The listing that follows is to be repeated exactly.

======== SOURCE DATA

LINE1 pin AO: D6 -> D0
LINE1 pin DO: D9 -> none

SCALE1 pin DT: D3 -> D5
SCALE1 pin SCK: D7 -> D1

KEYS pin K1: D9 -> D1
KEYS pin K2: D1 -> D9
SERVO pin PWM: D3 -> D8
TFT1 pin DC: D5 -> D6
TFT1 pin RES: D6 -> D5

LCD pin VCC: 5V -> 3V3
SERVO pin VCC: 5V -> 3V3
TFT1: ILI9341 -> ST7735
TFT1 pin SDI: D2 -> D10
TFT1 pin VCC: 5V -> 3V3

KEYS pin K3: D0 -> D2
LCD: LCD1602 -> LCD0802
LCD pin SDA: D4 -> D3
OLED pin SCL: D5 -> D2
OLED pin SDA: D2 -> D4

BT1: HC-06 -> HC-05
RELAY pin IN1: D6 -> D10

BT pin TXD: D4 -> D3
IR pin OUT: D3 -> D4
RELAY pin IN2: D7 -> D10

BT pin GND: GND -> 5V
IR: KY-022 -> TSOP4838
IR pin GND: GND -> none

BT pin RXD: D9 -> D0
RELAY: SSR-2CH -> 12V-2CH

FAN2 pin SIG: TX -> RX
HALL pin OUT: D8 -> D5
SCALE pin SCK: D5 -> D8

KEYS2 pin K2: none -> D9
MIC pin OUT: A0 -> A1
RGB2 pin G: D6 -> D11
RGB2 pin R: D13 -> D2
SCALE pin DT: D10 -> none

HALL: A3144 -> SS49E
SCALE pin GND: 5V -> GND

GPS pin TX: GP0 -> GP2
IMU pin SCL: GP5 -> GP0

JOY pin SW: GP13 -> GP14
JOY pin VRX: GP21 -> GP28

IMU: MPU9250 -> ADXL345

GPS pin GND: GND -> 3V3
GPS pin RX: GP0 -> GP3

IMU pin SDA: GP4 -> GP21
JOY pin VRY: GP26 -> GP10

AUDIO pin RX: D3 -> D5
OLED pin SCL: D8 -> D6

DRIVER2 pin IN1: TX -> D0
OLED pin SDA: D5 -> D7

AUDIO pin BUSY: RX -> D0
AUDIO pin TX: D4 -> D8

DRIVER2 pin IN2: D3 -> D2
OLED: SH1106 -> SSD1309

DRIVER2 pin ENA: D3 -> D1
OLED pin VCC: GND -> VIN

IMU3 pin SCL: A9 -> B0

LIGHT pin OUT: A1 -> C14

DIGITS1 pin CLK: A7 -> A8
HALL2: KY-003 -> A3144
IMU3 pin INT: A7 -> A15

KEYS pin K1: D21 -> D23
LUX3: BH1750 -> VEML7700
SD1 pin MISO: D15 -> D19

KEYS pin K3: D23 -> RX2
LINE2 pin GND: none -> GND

================

▶ _YOUR RESPONSE_:
LINE1 pin AO: D6 -> D0
LINE1 pin DO: D9 -> none

SCALE1 pin DT: D3 -> D5
SCALE1 pin SCK: D7 -> D1

KEYS pin K1: D9 -> D1
KEYS pin K2: D1 -> D9
SERVO pin PWM: D3 -> D8
TFT1 pin DC: D5 -> D6
TFT1 pin RES: D6 -> D5

LCD pin VCC: 5V -> 3V3
SERVO pin VCC: 5V -> 3V3
TFT1: ILI9341 -> ST7735
TFT1 pin SDI: D2 -> D10
TFT1 pin VCC: 5V -> 3V3

KEYS pin K3: D0 -> D2
LCD: LCD1602 -> LCD0802
LCD pin SDA: D4 -> D3
OLED pin SCL: D5 -> D2
OLED pin SDA: D2 -> D4

BT1: HC-06 -> HC-05
RELAY pin IN1: D6 -> D10

BT pin TXD: D4 -> D3
IR pin OUT: D3 -> D4
RELAY pin IN2: D7 -> D10

BT pin GND: GND -> 5V
IR: KY-022 -> TSOP4838
IR pin GND: GND -> none

BT pin RXD: D9 -> D0
RELAY: SSR-2CH -> 12V-2CH

FAN2 pin SIG: TX -> RX
HALL pin OUT: D8 -> D5
SCALE pin SCK: D5 -> D8

KEYS2 pin K2: none -> D9
MIC pin OUT: A0 -> A1
RGB2 pin G: D6 -> D11
RGB2 pin R: D13 -> D2
SCALE pin DT: D10 -> none

HALL: A3144 -> SS49E
SCALE pin GND: 5V -> GND

GPS pin TX: GP0 -> GP2
IMU pin SCL: GP5 -> GP0

JOY pin SW: GP13 -> GP14
JOY pin VRX: GP21 -> GP28

IMU: MPU9250 -> ADXL345

GPS pin GND: GND -> 3V3
GPS pin RX: GP0 -> GP3

IMU pin SDA: GP4 -> GP21
JOY pin VRY: GP26 -> GP10

AUDIO pin RX: D3 -> D5
OLED pin SCL: D8 -> D6

DRIVER2 pin IN1: TX -> D0
OLED pin SDA: D5 -> D7

AUDIO pin BUSY: RX -> D0
AUDIO pin TX: D4 -> D8

DRIVER2 pin IN2: D3 -> D2
OLED: SH1106 -> SSD1309

DRIVER2 pin ENA: D3 -> D1
OLED pin VCC: GND -> VIN

IMU3 pin SCL: A9 -> B0

LIGHT pin OUT: A1 -> C14

DIGITS1 pin CLK: A7 -> A8
HALL2: KY-003 -> A3144
IMU3 pin INT: A7 -> A15

KEYS pin K1: D21 -> D23
LUX3: BH1750 -> VEML7700
SD1 pin MISO: D15 -> D19

KEYS pin K3: D23 -> RX2
LINE2 pin GND: none -> GND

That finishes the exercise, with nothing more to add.